RECORD EXCERPTS:
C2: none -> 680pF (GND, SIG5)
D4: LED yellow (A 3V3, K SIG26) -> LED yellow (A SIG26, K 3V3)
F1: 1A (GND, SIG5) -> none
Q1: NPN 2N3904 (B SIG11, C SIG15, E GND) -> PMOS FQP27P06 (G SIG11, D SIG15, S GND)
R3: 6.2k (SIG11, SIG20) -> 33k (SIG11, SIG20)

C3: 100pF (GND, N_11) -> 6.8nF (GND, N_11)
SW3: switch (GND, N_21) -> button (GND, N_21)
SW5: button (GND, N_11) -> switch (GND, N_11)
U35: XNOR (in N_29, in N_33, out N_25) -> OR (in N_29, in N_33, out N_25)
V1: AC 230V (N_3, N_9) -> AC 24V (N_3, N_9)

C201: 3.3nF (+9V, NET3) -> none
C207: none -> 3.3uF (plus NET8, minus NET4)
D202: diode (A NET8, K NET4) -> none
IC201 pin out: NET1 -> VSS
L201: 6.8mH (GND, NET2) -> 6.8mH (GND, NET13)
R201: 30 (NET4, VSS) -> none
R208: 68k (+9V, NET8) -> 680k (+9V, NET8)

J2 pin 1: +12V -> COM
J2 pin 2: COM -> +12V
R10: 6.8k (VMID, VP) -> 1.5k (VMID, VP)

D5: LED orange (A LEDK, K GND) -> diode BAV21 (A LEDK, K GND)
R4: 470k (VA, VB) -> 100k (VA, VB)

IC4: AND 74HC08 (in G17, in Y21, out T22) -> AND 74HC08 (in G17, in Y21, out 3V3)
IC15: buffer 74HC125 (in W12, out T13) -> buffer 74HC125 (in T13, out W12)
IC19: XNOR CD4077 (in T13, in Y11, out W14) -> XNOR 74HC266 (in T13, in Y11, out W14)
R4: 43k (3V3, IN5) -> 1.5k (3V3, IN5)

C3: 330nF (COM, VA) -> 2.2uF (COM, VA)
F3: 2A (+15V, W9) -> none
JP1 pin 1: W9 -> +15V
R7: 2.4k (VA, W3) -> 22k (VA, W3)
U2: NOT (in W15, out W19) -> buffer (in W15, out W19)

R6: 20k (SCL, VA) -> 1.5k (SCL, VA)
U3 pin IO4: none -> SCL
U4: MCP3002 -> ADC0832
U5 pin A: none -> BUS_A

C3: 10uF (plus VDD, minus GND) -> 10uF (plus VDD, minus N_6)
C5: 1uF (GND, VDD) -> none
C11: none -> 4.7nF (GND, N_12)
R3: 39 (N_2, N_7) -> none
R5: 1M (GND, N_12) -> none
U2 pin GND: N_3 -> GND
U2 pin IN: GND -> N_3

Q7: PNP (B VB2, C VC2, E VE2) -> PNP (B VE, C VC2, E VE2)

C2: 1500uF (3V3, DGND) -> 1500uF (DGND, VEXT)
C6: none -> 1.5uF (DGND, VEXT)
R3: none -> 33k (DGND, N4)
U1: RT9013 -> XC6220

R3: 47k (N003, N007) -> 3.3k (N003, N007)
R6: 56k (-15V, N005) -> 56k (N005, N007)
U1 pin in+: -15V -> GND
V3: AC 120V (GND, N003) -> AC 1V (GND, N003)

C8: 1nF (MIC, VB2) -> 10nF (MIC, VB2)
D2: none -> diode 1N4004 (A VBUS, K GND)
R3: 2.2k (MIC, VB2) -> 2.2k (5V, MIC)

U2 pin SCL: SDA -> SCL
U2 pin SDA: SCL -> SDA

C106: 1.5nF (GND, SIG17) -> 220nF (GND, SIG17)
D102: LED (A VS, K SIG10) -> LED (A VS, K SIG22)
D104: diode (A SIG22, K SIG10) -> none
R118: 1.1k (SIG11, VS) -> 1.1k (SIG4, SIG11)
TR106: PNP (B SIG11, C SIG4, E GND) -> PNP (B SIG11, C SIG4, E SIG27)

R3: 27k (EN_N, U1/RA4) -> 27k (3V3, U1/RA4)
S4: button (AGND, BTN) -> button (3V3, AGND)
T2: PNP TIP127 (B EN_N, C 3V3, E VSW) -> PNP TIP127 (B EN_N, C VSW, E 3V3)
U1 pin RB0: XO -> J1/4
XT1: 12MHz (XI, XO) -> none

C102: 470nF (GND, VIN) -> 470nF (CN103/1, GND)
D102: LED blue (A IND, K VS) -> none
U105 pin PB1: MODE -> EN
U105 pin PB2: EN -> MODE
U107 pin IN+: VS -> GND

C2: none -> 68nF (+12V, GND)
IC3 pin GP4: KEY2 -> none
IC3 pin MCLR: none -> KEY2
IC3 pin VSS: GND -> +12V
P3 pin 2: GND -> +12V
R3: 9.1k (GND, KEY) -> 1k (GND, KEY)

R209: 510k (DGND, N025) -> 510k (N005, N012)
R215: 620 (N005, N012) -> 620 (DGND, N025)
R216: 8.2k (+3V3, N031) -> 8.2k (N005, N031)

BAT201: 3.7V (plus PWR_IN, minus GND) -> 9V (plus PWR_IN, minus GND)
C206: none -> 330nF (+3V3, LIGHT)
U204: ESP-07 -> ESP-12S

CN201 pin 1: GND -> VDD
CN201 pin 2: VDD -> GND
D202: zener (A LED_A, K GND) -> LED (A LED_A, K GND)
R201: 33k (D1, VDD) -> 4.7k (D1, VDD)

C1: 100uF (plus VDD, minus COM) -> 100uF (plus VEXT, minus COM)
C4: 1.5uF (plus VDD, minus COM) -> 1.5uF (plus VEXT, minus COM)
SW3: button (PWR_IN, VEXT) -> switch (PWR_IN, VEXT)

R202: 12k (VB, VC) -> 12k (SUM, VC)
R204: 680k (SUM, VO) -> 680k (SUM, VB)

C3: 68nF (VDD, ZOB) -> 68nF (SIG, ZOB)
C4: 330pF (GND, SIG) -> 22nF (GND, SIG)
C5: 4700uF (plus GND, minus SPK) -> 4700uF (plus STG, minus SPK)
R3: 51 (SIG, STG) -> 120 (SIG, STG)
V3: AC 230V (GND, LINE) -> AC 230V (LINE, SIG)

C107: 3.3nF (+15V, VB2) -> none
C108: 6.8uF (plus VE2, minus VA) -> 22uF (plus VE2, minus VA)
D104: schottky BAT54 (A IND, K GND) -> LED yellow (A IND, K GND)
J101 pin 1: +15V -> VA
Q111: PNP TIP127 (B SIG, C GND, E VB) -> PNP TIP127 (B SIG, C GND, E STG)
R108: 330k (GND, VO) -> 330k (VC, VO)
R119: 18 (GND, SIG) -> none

PROBLEM STATEMENT:
Retype, in the same exact form, the lines of the material above from the line holding "C207: none -> 3.3uF (plus NET8, minus NET4)" through the line holding "C106: 1.5nF (GND, SIG17)".

TASK RESULT:
C207: none -> 3.3uF (plus NET8, minus NET4)
D202: diode (A NET8, K NET4) -> none
IC201 pin out: NET1 -> VSS
L201: 6.8mH (GND, NET2) -> 6.8mH (GND, NET13)
R201: 30 (NET4, VSS) -> none
R208: 68k (+9V, NET8) -> 680k (+9V, NET8)

J2 pin 1: +12V -> COM
J2 pin 2: COM -> +12V
R10: 6.8k (VMID, VP) -> 1.5k (VMID, VP)

D5: LED orange (A LEDK, K GND) -> diode BAV21 (A LEDK, K GND)
R4: 470k (VA, VB) -> 100k (VA, VB)

IC4: AND 74HC08 (in G17, in Y21, out T22) -> AND 74HC08 (in G17, in Y21, out 3V3)
IC15: buffer 74HC125 (in W12, out T13) -> buffer 74HC125 (in T13, out W12)
IC19: XNOR CD4077 (in T13, in Y11, out W14) -> XNOR 74HC266 (in T13, in Y11, out W14)
R4: 43k (3V3, IN5) -> 1.5k (3V3, IN5)

C3: 330nF (COM, VA) -> 2.2uF (COM, VA)
F3: 2A (+15V, W9) -> none
JP1 pin 1: W9 -> +15V
R7: 2.4k (VA, W3) -> 22k (VA, W3)
U2: NOT (in W15, out W19) -> buffer (in W15, out W19)

R6: 20k (SCL, VA) -> 1.5k (SCL, VA)
U3 pin IO4: none -> SCL
U4: MCP3002 -> ADC0832
U5 pin A: none -> BUS_A

C3: 10uF (plus VDD, minus GND) -> 10uF (plus VDD, minus N_6)
C5: 1uF (GND, VDD) -> none
C11: none -> 4.7nF (GND, N_12)
R3: 39 (N_2, N_7) -> none
R5: 1M (GND, N_12) -> none
U2 pin GND: N_3 -> GND
U2 pin IN: GND -> N_3

Q7: PNP (B VB2, C VC2, E VE2) -> PNP (B VE, C VC2, E VE2)

C2: 1500uF (3V3, DGND) -> 1500uF (DGND, VEXT)
C6: none -> 1.5uF (DGND, VEXT)
R3: none -> 33k (DGND, N4)
U1: RT9013 -> XC6220

R3: 47k (N003, N007) -> 3.3k (N003, N007)
R6: 56k (-15V, N005) -> 56k (N005, N007)
U1 pin in+: -15V -> GND
V3: AC 120V (GND, N003) -> AC 1V (GND, N003)

C8: 1nF (MIC, VB2) -> 10nF (MIC, VB2)
D2: none -> diode 1N4004 (A VBUS, K GND)
R3: 2.2k (MIC, VB2) -> 2.2k (5V, MIC)

U2 pin SCL: SDA -> SCL
U2 pin SDA: SCL -> SDA

C106: 1.5nF (GND, SIG17) -> 220nF (GND, SIG17)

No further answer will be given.